=== Assignment ===
Note each line in the data below that holds "plus", and copy it.
--- Available records Enclosed Below ---
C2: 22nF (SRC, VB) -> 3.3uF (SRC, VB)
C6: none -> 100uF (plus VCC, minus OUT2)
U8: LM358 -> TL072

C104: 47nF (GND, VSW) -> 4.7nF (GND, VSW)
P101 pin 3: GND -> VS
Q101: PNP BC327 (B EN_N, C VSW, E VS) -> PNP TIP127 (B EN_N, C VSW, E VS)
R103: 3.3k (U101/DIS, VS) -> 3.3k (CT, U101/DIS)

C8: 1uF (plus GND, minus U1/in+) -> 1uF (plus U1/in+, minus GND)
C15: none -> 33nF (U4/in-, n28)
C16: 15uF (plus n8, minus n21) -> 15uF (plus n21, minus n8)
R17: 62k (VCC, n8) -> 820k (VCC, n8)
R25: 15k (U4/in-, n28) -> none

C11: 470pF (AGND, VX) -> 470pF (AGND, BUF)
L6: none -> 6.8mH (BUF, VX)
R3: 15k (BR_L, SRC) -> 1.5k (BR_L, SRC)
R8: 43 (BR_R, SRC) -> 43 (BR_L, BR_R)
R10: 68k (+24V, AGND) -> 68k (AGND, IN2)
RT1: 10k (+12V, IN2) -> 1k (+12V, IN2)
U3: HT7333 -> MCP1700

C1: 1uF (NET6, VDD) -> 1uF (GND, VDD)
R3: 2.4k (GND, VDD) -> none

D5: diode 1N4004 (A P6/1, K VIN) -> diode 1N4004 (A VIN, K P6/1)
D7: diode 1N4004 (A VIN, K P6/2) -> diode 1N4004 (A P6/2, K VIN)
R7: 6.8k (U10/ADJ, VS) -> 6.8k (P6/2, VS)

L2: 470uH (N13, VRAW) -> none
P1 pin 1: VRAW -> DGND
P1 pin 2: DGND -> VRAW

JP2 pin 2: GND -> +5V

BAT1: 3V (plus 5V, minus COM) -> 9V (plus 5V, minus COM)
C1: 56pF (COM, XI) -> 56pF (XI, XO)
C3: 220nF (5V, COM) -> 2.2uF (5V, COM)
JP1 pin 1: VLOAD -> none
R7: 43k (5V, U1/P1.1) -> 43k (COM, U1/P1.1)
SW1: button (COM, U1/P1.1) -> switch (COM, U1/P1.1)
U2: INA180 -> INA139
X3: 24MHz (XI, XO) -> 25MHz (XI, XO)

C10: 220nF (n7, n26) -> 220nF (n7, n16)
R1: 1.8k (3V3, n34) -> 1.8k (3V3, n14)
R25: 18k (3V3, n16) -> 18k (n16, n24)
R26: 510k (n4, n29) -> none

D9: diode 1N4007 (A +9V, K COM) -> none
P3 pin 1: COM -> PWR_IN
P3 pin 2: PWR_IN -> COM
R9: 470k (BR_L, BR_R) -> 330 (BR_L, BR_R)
--- End of Enclosed Available records ---
=== Solution ===
C6: none -> 100uF (plus VCC, minus OUT2)
C8: 1uF (plus GND, minus U1/in+) -> 1uF (plus U1/in+, minus GND)
C16: 15uF (plus n8, minus n21) -> 15uF (plus n21, minus n8)
BAT1: 3V (plus 5V, minus COM) -> 9V (plus 5V, minus COM)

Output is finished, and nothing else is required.